Spatial reasoning data:
☆ ☆ ☆ ☆ ☆

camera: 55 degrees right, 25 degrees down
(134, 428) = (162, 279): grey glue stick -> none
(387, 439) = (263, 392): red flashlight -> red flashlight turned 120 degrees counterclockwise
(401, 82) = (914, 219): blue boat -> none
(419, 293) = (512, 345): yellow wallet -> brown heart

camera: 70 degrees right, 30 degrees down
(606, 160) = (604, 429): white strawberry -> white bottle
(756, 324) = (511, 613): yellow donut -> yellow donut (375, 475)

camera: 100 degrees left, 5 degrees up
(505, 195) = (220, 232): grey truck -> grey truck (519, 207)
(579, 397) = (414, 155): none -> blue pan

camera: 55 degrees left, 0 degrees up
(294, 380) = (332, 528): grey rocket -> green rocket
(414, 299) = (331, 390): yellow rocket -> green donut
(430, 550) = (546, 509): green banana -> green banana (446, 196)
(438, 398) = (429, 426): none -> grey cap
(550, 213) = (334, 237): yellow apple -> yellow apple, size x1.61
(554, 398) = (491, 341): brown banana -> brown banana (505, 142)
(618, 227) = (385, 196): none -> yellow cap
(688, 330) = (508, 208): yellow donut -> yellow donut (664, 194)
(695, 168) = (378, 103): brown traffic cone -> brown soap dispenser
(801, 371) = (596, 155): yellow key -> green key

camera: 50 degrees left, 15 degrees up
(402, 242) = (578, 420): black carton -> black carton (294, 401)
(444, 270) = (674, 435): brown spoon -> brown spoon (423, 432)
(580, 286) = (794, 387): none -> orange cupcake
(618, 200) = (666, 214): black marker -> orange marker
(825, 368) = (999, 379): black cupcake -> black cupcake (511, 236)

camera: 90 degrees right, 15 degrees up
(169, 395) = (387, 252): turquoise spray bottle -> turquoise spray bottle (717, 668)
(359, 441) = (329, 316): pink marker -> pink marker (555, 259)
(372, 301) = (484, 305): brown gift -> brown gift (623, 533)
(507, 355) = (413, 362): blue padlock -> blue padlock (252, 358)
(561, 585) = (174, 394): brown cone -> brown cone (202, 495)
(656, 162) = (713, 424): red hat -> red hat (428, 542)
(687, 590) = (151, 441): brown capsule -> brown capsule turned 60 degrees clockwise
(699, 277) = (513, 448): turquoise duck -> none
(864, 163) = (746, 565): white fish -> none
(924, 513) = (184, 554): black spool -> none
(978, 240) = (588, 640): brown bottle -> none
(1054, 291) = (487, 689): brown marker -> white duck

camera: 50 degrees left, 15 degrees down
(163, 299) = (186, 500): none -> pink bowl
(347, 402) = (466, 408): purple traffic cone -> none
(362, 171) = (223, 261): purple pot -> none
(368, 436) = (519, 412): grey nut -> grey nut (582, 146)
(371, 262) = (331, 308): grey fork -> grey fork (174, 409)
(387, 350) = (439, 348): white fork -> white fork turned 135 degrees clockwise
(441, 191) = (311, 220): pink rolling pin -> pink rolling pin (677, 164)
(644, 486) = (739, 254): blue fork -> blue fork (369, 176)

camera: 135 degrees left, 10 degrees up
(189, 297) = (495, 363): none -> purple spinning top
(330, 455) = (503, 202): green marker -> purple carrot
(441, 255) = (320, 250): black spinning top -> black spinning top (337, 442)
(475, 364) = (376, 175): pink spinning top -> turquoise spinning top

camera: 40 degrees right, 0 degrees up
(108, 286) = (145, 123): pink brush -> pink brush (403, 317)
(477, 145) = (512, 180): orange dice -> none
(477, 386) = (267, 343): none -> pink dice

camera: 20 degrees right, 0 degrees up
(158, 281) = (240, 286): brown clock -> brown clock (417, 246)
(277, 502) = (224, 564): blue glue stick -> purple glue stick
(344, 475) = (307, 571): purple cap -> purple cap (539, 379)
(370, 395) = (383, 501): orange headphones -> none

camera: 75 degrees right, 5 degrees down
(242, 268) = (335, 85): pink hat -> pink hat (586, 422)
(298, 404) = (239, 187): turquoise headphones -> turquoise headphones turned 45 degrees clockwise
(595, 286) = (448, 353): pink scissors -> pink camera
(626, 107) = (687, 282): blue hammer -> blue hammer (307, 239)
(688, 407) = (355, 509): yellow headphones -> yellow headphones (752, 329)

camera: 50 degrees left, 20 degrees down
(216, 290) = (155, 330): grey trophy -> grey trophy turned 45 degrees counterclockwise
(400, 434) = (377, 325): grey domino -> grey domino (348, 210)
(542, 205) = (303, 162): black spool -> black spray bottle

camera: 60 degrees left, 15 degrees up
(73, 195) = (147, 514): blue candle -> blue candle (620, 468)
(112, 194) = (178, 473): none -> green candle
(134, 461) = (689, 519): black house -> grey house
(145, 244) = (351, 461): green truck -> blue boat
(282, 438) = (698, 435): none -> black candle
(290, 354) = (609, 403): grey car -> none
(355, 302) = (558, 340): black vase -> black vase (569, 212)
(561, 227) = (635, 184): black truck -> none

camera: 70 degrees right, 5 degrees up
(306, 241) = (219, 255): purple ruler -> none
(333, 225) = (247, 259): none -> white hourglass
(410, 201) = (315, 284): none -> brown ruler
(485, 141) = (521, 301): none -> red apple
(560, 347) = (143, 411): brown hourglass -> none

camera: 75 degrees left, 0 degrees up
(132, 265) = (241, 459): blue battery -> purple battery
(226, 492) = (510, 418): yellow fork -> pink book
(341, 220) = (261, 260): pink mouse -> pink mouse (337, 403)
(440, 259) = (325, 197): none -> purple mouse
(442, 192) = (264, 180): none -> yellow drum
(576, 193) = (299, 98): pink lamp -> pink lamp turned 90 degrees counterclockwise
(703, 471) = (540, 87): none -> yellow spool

☆ ☆ ☆ ☆ ☆

Transcribe the records in full, keeping every character as it is.

**Solution**
camera: 55 degrees right, 25 degrees down
(134, 428) = (162, 279): grey glue stick -> none
(387, 439) = (263, 392): red flashlight -> red flashlight turned 120 degrees counterclockwise
(401, 82) = (914, 219): blue boat -> none
(419, 293) = (512, 345): yellow wallet -> brown heart

camera: 70 degrees right, 30 degrees down
(606, 160) = (604, 429): white strawberry -> white bottle
(756, 324) = (511, 613): yellow donut -> yellow donut (375, 475)

camera: 100 degrees left, 5 degrees up
(505, 195) = (220, 232): grey truck -> grey truck (519, 207)
(579, 397) = (414, 155): none -> blue pan

camera: 55 degrees left, 0 degrees up
(294, 380) = (332, 528): grey rocket -> green rocket
(414, 299) = (331, 390): yellow rocket -> green donut
(430, 550) = (546, 509): green banana -> green banana (446, 196)
(438, 398) = (429, 426): none -> grey cap
(550, 213) = (334, 237): yellow apple -> yellow apple, size x1.61
(554, 398) = (491, 341): brown banana -> brown banana (505, 142)
(618, 227) = (385, 196): none -> yellow cap
(688, 330) = (508, 208): yellow donut -> yellow donut (664, 194)
(695, 168) = (378, 103): brown traffic cone -> brown soap dispenser
(801, 371) = (596, 155): yellow key -> green key

camera: 50 degrees left, 15 degrees up
(402, 242) = (578, 420): black carton -> black carton (294, 401)
(444, 270) = (674, 435): brown spoon -> brown spoon (423, 432)
(580, 286) = (794, 387): none -> orange cupcake
(618, 200) = (666, 214): black marker -> orange marker
(825, 368) = (999, 379): black cupcake -> black cupcake (511, 236)

camera: 90 degrees right, 15 degrees up
(169, 395) = (387, 252): turquoise spray bottle -> turquoise spray bottle (717, 668)
(359, 441) = (329, 316): pink marker -> pink marker (555, 259)
(372, 301) = (484, 305): brown gift -> brown gift (623, 533)
(507, 355) = (413, 362): blue padlock -> blue padlock (252, 358)
(561, 585) = (174, 394): brown cone -> brown cone (202, 495)
(656, 162) = (713, 424): red hat -> red hat (428, 542)
(687, 590) = (151, 441): brown capsule -> brown capsule turned 60 degrees clockwise
(699, 277) = (513, 448): turquoise duck -> none
(864, 163) = (746, 565): white fish -> none
(924, 513) = (184, 554): black spool -> none
(978, 240) = (588, 640): brown bottle -> none
(1054, 291) = (487, 689): brown marker -> white duck

camera: 50 degrees left, 15 degrees down
(163, 299) = (186, 500): none -> pink bowl
(347, 402) = (466, 408): purple traffic cone -> none
(362, 171) = (223, 261): purple pot -> none
(368, 436) = (519, 412): grey nut -> grey nut (582, 146)
(371, 262) = (331, 308): grey fork -> grey fork (174, 409)
(387, 350) = (439, 348): white fork -> white fork turned 135 degrees clockwise
(441, 191) = (311, 220): pink rolling pin -> pink rolling pin (677, 164)
(644, 486) = (739, 254): blue fork -> blue fork (369, 176)

camera: 135 degrees left, 10 degrees up
(189, 297) = (495, 363): none -> purple spinning top
(330, 455) = (503, 202): green marker -> purple carrot
(441, 255) = (320, 250): black spinning top -> black spinning top (337, 442)
(475, 364) = (376, 175): pink spinning top -> turquoise spinning top

camera: 40 degrees right, 0 degrees up
(108, 286) = (145, 123): pink brush -> pink brush (403, 317)
(477, 145) = (512, 180): orange dice -> none
(477, 386) = (267, 343): none -> pink dice

camera: 20 degrees right, 0 degrees up
(158, 281) = (240, 286): brown clock -> brown clock (417, 246)
(277, 502) = (224, 564): blue glue stick -> purple glue stick
(344, 475) = (307, 571): purple cap -> purple cap (539, 379)
(370, 395) = (383, 501): orange headphones -> none

camera: 75 degrees right, 5 degrees down
(242, 268) = (335, 85): pink hat -> pink hat (586, 422)
(298, 404) = (239, 187): turquoise headphones -> turquoise headphones turned 45 degrees clockwise
(595, 286) = (448, 353): pink scissors -> pink camera
(626, 107) = (687, 282): blue hammer -> blue hammer (307, 239)
(688, 407) = (355, 509): yellow headphones -> yellow headphones (752, 329)

camera: 50 degrees left, 20 degrees down
(216, 290) = (155, 330): grey trophy -> grey trophy turned 45 degrees counterclockwise
(400, 434) = (377, 325): grey domino -> grey domino (348, 210)
(542, 205) = (303, 162): black spool -> black spray bottle

camera: 60 degrees left, 15 degrees up
(73, 195) = (147, 514): blue candle -> blue candle (620, 468)
(112, 194) = (178, 473): none -> green candle
(134, 461) = (689, 519): black house -> grey house
(145, 244) = (351, 461): green truck -> blue boat
(282, 438) = (698, 435): none -> black candle
(290, 354) = (609, 403): grey car -> none
(355, 302) = (558, 340): black vase -> black vase (569, 212)
(561, 227) = (635, 184): black truck -> none

camera: 70 degrees right, 5 degrees up
(306, 241) = (219, 255): purple ruler -> none
(333, 225) = (247, 259): none -> white hourglass
(410, 201) = (315, 284): none -> brown ruler
(485, 141) = (521, 301): none -> red apple
(560, 347) = (143, 411): brown hourglass -> none

camera: 75 degrees left, 0 degrees up
(132, 265) = (241, 459): blue battery -> purple battery
(226, 492) = (510, 418): yellow fork -> pink book
(341, 220) = (261, 260): pink mouse -> pink mouse (337, 403)
(440, 259) = (325, 197): none -> purple mouse
(442, 192) = (264, 180): none -> yellow drum
(576, 193) = (299, 98): pink lamp -> pink lamp turned 90 degrees counterclockwise
(703, 471) = (540, 87): none -> yellow spool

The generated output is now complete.